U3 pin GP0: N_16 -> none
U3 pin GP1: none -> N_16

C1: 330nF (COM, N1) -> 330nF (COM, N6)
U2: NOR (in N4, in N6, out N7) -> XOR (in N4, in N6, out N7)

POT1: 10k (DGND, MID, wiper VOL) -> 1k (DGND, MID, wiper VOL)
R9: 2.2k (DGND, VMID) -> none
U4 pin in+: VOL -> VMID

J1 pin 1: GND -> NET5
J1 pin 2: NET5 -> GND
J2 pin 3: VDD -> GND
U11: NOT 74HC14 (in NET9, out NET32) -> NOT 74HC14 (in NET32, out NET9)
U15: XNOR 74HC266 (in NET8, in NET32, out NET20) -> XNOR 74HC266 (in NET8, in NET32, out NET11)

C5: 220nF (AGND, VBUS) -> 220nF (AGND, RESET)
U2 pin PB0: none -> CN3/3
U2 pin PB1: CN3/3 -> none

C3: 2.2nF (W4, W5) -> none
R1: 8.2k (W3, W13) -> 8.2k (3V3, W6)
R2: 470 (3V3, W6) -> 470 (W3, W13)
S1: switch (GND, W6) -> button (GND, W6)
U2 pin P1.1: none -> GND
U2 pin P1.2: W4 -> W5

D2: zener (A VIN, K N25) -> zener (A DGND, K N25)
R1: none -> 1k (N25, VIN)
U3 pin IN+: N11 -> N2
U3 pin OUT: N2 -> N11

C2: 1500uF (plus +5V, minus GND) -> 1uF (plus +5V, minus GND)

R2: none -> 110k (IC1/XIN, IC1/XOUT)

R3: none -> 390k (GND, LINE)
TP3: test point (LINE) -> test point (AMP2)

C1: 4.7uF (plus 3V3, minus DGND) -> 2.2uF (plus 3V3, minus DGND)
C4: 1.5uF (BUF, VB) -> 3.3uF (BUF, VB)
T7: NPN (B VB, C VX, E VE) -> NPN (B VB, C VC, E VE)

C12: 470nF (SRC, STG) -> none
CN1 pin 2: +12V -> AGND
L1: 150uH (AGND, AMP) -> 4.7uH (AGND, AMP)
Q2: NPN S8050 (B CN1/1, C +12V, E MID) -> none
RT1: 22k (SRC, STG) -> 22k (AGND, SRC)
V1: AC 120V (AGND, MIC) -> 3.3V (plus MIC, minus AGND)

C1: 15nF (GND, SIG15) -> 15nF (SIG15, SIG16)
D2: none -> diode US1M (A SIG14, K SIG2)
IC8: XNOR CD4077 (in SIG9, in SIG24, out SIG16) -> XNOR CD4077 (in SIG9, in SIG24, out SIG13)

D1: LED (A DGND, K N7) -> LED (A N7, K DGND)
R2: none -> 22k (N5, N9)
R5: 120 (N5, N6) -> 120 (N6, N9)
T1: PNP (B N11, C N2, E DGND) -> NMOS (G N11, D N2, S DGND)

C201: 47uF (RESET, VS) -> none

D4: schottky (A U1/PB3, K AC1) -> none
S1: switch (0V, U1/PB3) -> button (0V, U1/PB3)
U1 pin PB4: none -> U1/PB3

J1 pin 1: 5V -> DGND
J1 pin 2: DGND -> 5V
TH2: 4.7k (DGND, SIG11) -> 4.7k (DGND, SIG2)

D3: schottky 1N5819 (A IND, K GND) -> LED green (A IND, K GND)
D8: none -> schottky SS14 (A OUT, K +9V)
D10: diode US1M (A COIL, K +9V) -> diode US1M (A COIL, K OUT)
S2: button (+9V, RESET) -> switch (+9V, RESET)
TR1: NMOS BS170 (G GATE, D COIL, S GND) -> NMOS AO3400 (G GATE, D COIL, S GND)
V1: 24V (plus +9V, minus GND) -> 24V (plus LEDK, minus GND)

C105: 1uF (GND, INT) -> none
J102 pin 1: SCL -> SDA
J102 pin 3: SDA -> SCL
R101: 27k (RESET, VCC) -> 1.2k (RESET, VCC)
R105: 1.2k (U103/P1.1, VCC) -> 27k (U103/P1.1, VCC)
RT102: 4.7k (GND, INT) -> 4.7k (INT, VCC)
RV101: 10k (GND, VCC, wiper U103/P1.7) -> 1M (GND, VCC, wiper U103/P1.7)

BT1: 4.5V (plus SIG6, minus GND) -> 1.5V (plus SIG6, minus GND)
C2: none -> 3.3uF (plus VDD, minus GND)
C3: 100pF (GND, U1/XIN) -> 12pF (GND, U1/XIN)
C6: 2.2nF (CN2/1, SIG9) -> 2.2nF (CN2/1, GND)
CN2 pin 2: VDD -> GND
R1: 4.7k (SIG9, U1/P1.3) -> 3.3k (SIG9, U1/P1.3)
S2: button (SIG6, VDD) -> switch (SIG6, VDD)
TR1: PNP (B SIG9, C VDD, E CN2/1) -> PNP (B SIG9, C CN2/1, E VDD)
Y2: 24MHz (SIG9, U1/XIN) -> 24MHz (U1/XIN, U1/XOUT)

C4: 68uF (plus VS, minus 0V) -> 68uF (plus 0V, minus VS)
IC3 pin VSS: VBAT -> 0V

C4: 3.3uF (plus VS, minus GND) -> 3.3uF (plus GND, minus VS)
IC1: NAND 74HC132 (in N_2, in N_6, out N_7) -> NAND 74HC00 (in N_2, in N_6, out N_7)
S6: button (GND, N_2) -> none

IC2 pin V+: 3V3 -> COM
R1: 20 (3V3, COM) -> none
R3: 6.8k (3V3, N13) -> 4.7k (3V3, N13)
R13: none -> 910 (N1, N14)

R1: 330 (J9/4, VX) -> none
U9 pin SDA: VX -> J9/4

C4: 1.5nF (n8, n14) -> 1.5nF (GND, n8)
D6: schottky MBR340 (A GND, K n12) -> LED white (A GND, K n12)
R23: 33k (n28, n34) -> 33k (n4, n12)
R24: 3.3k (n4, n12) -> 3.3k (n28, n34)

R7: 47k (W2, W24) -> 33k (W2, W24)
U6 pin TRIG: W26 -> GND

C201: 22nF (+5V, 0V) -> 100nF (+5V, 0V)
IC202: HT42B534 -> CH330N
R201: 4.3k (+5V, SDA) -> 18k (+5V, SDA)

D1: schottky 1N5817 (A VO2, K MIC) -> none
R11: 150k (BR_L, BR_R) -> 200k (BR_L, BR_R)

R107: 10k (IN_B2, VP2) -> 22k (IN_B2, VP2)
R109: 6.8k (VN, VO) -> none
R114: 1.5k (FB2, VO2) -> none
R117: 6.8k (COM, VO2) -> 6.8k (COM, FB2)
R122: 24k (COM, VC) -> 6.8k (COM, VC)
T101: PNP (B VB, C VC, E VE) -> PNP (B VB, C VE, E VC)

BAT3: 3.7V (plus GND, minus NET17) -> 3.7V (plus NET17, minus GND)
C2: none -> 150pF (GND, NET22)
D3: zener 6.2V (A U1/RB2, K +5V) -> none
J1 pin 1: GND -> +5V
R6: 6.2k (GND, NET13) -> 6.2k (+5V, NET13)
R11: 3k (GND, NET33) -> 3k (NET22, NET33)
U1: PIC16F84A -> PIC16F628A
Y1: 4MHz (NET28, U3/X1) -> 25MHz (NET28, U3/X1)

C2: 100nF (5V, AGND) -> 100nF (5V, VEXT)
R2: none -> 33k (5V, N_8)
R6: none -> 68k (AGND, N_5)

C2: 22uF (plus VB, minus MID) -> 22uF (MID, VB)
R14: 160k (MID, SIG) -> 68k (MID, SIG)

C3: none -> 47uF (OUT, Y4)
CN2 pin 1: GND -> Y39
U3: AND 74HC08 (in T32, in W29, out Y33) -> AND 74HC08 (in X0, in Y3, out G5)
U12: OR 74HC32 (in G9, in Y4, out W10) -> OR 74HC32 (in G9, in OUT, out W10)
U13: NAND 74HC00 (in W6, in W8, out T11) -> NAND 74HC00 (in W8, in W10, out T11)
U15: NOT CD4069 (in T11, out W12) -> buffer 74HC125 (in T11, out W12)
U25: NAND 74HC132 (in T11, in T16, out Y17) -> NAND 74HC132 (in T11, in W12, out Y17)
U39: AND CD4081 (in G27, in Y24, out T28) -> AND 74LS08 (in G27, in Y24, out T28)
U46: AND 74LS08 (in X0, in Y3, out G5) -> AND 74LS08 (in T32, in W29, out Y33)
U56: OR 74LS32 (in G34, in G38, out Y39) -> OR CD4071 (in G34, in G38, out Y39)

---+---

**WORK REQUIRED:**
Lines holding "switch": copy each one from the records above.

**SOLUTION TO THIS TASK:**
S1: switch (GND, W6) -> button (GND, W6)
S1: switch (0V, U1/PB3) -> button (0V, U1/PB3)
S2: button (+9V, RESET) -> switch (+9V, RESET)
S2: button (SIG6, VDD) -> switch (SIG6, VDD)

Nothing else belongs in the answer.